-------- DATA SUPPLIED --------

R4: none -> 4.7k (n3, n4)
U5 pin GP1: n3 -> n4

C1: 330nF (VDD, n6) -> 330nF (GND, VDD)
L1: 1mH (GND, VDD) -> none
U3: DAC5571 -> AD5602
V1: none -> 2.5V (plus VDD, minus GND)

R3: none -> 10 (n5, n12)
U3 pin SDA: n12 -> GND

--------
-------- DATA SUPPLIED --------

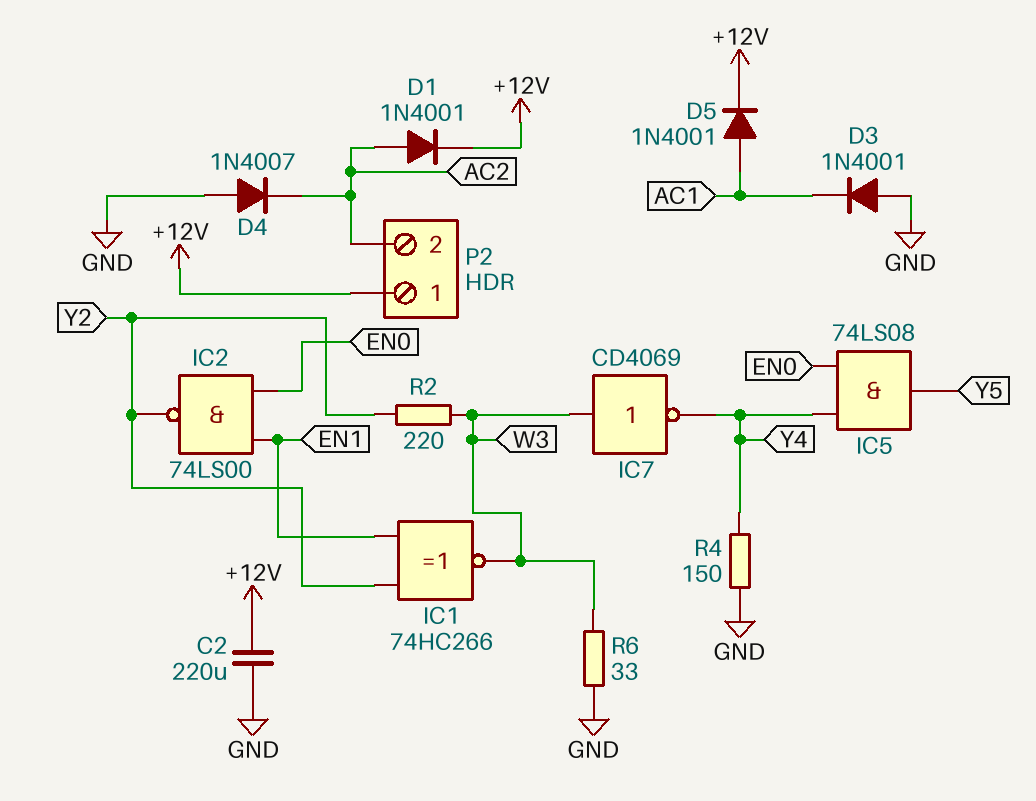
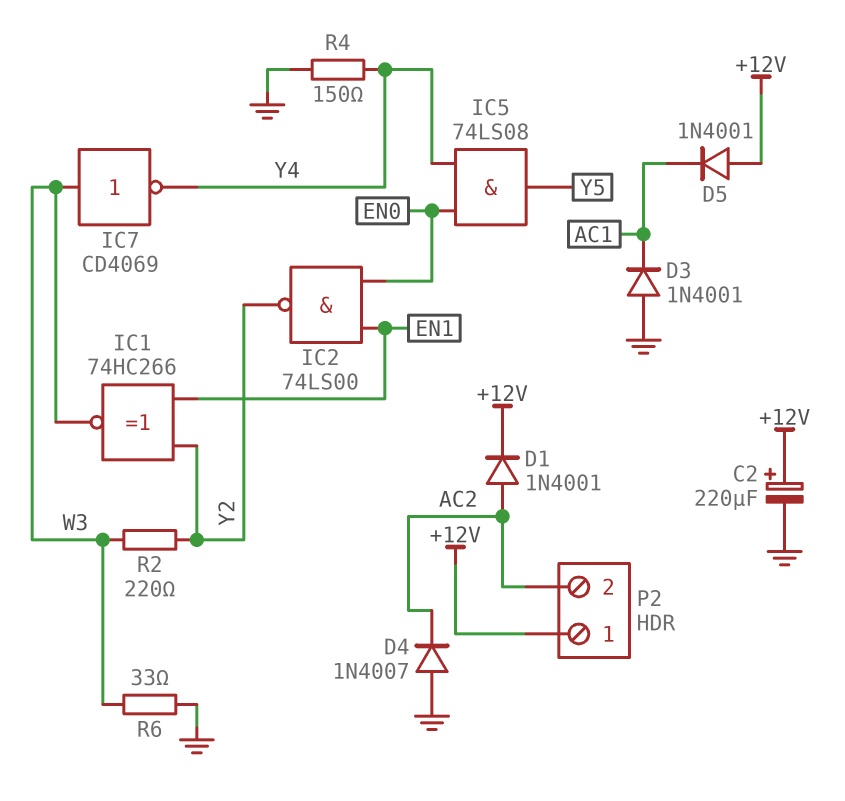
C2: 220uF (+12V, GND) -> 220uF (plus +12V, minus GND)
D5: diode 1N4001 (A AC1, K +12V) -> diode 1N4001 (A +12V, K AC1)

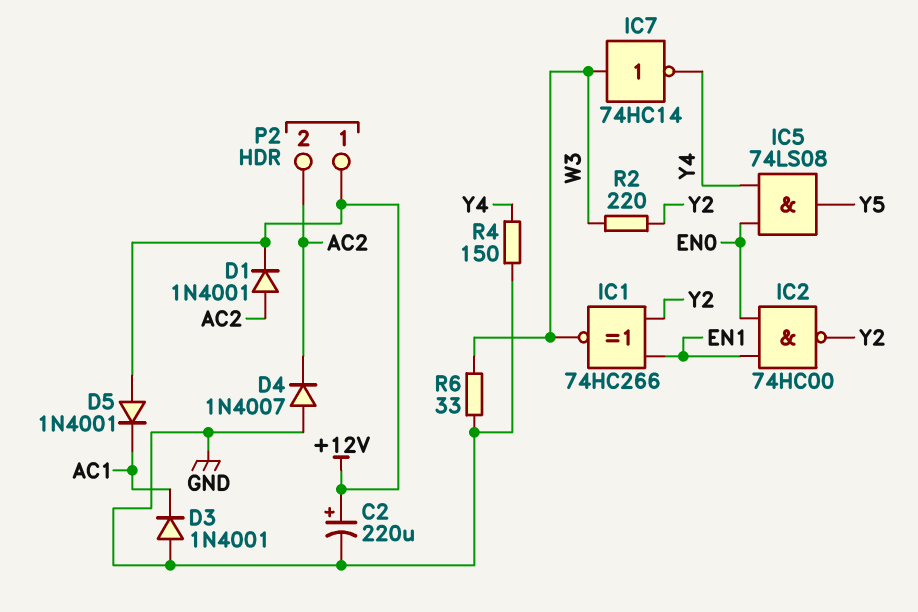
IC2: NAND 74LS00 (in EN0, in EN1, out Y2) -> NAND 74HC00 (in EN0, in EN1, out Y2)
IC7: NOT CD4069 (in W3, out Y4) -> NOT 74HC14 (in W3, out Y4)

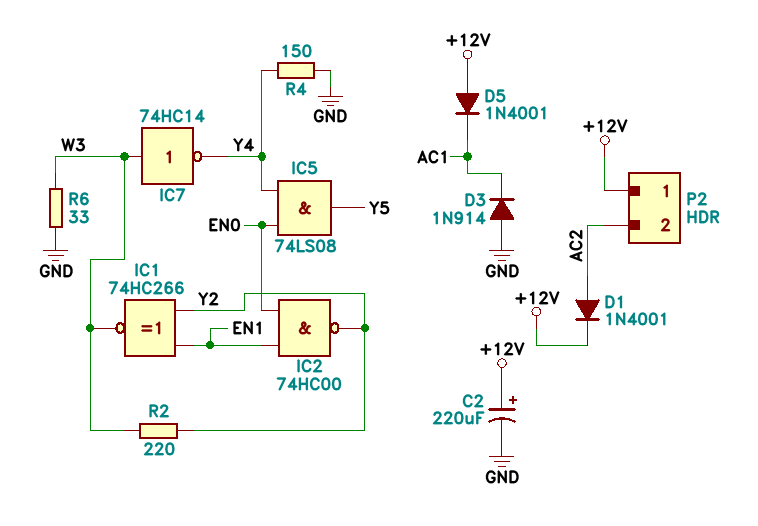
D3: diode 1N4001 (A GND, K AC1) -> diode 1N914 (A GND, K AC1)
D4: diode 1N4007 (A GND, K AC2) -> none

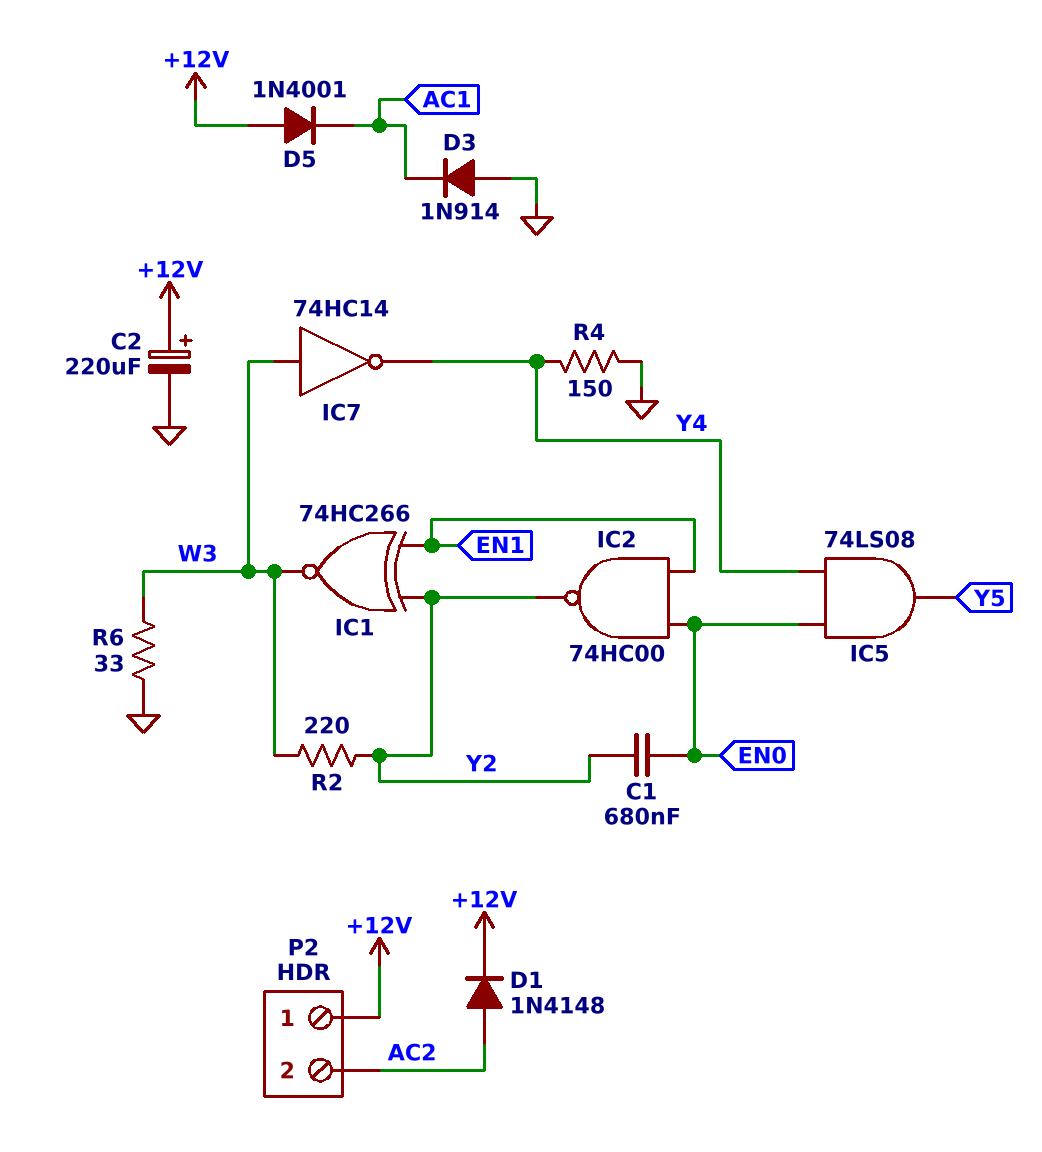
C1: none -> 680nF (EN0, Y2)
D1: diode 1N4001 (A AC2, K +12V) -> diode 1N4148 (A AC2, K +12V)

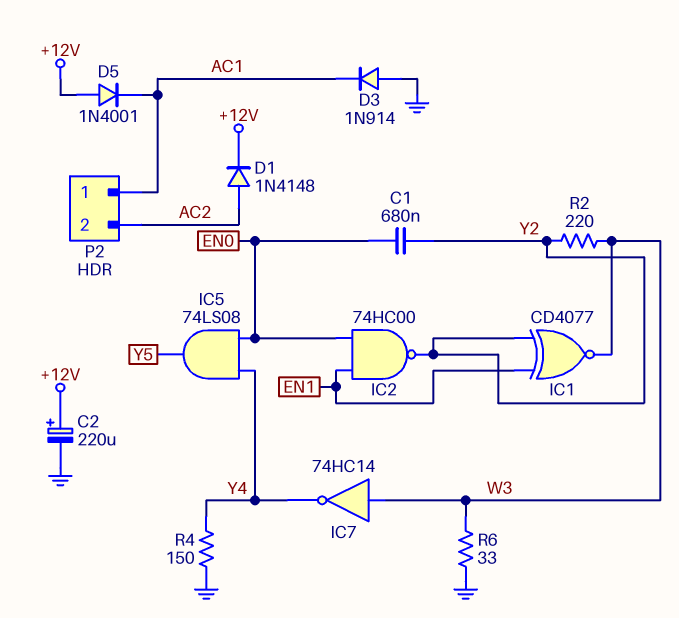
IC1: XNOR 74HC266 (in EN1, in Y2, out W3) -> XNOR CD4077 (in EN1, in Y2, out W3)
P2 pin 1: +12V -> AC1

--------
-------- DATA SUPPLIED --------

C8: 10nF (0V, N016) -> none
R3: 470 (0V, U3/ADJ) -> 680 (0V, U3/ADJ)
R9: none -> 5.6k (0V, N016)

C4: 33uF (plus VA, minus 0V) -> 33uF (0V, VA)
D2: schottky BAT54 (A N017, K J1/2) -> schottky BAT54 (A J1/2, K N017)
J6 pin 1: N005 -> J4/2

--------

ASSIGNED TASK:
Nothing outside the stretch above, from the line with "D3: diode 1N4001" through the line with "P2 pin 1: +12V -> AC1", is set down. Transcribe that stretch exactly, ends included, but not its pictures.

ANSWER TO THE EXERCISE:
D3: diode 1N4001 (A GND, K AC1) -> diode 1N914 (A GND, K AC1)
D4: diode 1N4007 (A GND, K AC2) -> none

C1: none -> 680nF (EN0, Y2)
D1: diode 1N4001 (A AC2, K +12V) -> diode 1N4148 (A AC2, K +12V)

IC1: XNOR 74HC266 (in EN1, in Y2, out W3) -> XNOR CD4077 (in EN1, in Y2, out W3)
P2 pin 1: +12V -> AC1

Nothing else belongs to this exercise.